### Exercise requirements
If an entry holds a picture, drop the picture and restate the rest word for word.

### Entries supplied
===============

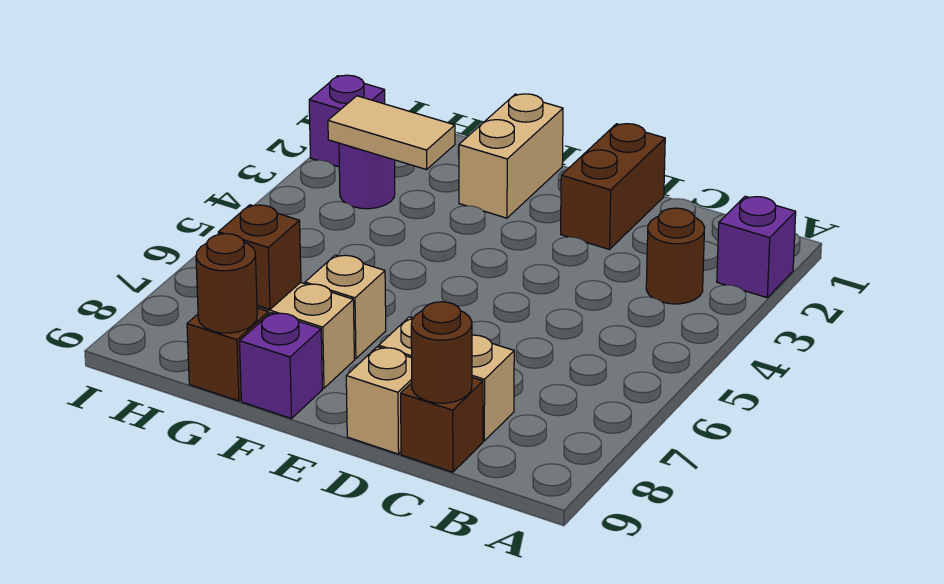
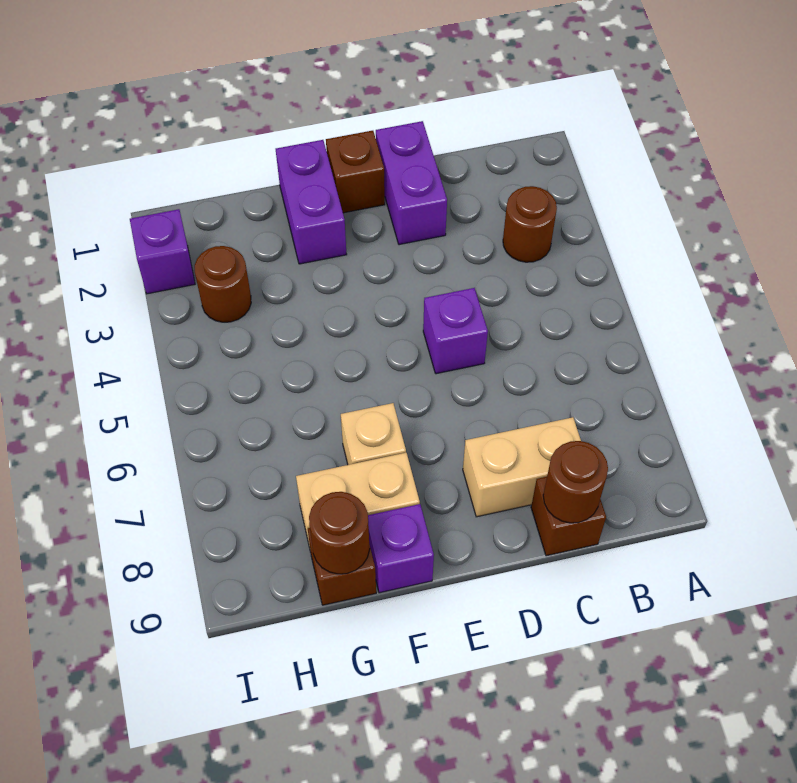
purple brick A2 level 1 -> purple brick D5 level 1
brown brick D1:D2 level 1 -> purple brick D1:D2 level 1
tan brick D9 level 1 -> none
tan brick F1:F2 level 1 -> purple brick F1:F2 level 1
tan tile G3:H3 level 2 -> none
brown brick G8 level 2 -> brown brick E1 level 1
purple round brick H3 level 1 -> brown round brick H3 level 1

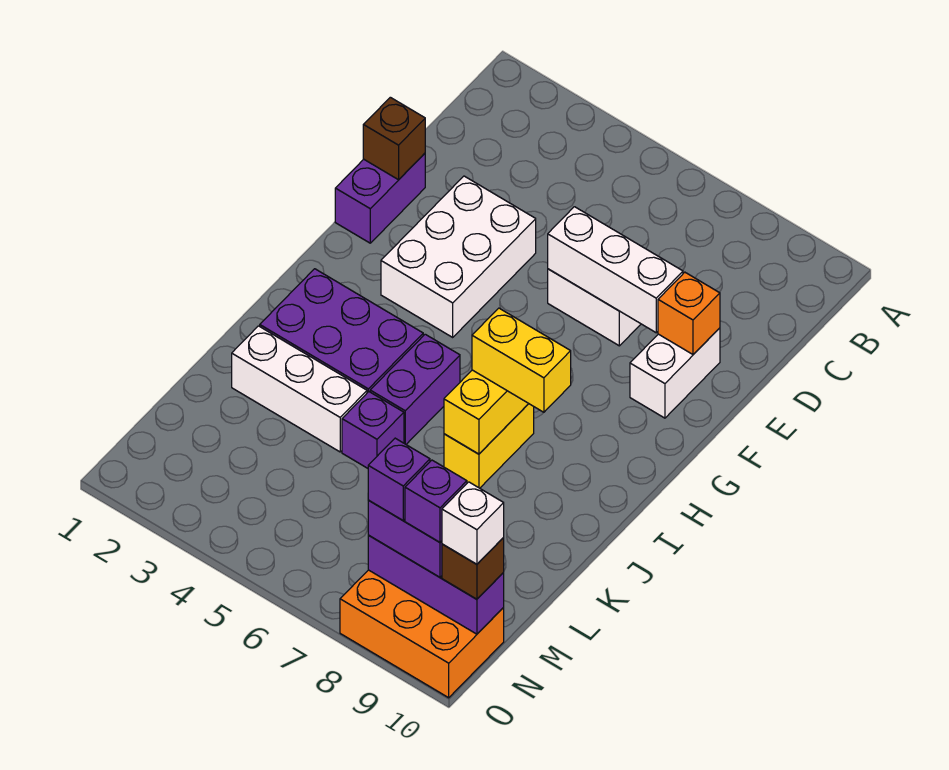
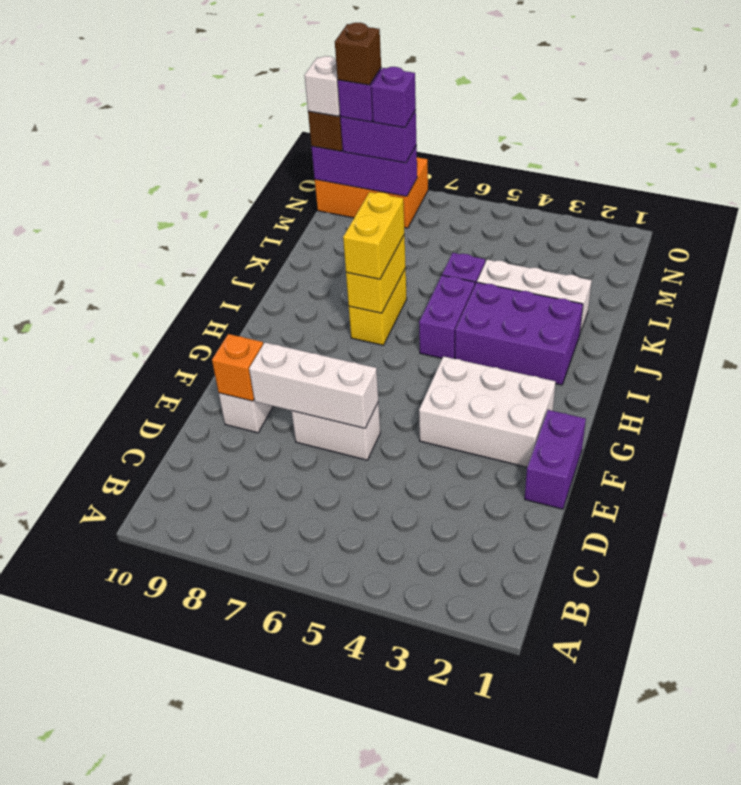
brown brick E1 level 2 -> brown brick N9 level 5
white brick E3:G4 level 1 -> white brick F2:G4 level 1
yellow brick I7:I8 level 3 -> yellow brick I7:J7 level 3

===============

### Written answer
purple brick A2 level 1 -> purple brick D5 level 1
brown brick D1:D2 level 1 -> purple brick D1:D2 level 1
tan brick D9 level 1 -> none
tan brick F1:F2 level 1 -> purple brick F1:F2 level 1
tan tile G3:H3 level 2 -> none
brown brick G8 level 2 -> brown brick E1 level 1
purple round brick H3 level 1 -> brown round brick H3 level 1

brown brick E1 level 2 -> brown brick N9 level 5
white brick E3:G4 level 1 -> white brick F2:G4 level 1
yellow brick I7:I8 level 3 -> yellow brick I7:J7 level 3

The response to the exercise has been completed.